┌─ Entries shown

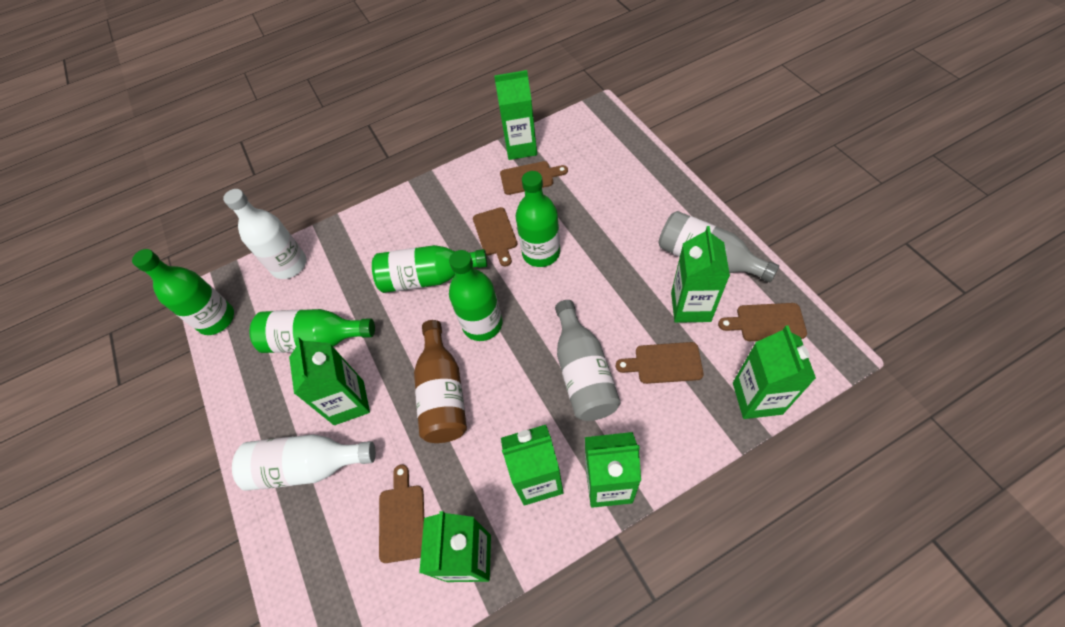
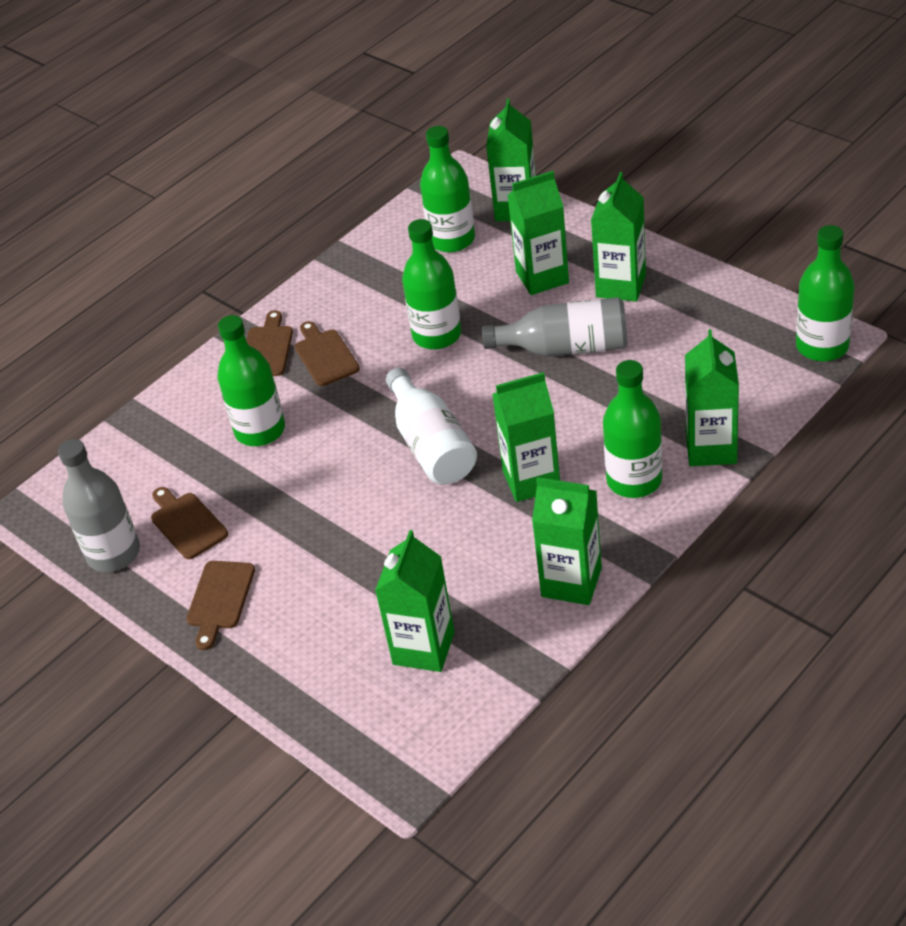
brown bottle: 1 -> 0
brown cutting board: 5 -> 4
white bottle: 2 -> 1

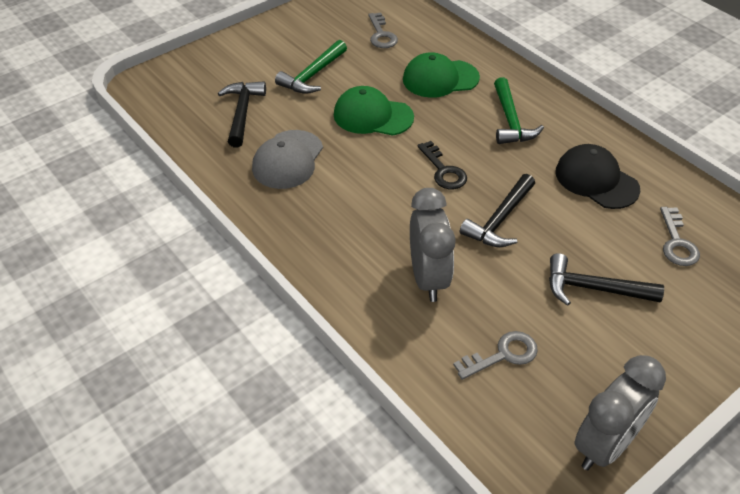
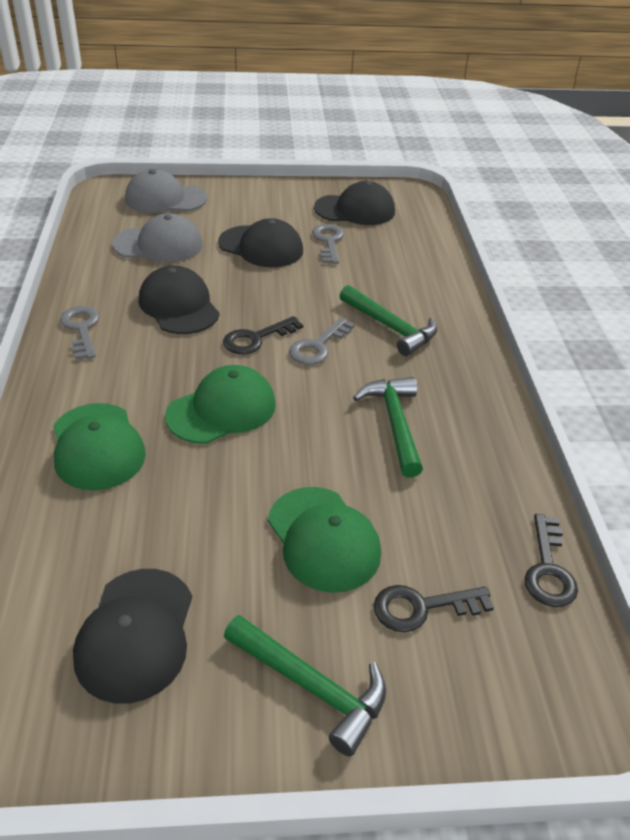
black cap: 1 -> 4
black hammer: 3 -> 0
black key: 1 -> 3
green cap: 2 -> 3
green hammer: 2 -> 3
grey cap: 1 -> 2
grey clock: 2 -> 0

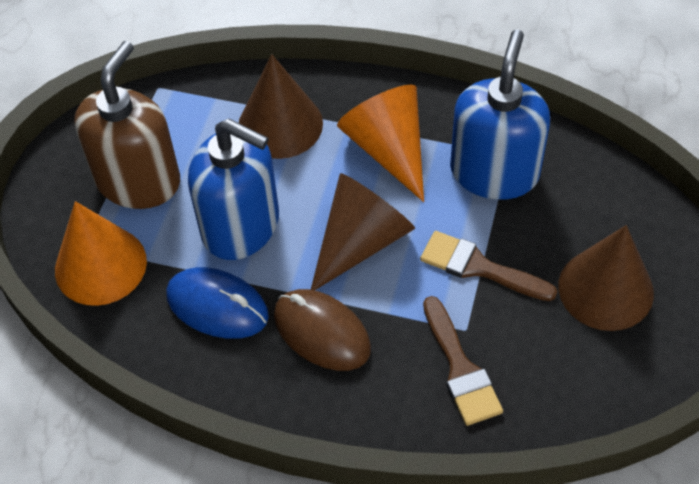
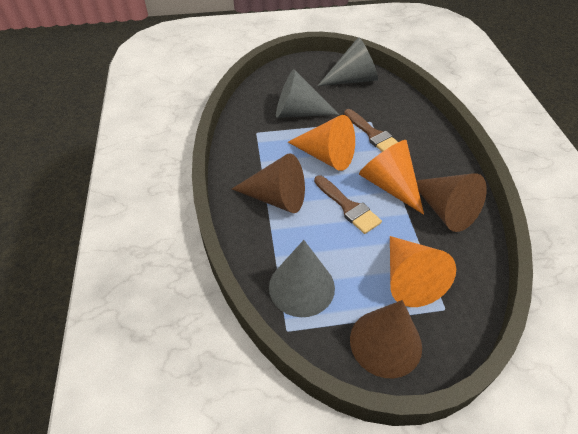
blue mouse: 1 -> 0
blue soap dispenser: 2 -> 0
brown mouse: 1 -> 0
brown soap dispenser: 1 -> 0
grey cone: 0 -> 3
orange cone: 2 -> 3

└─

* [What is being asked] Copy only this from above: the line containing "black cap: 1 -> 4", the line containing "grey cone: 0 -> 3", and all lines between, printed exactly. Leave out the pictures.

* [Answer]
black cap: 1 -> 4
black hammer: 3 -> 0
black key: 1 -> 3
green cap: 2 -> 3
green hammer: 2 -> 3
grey cap: 1 -> 2
grey clock: 2 -> 0

blue mouse: 1 -> 0
blue soap dispenser: 2 -> 0
brown mouse: 1 -> 0
brown soap dispenser: 1 -> 0
grey cone: 0 -> 3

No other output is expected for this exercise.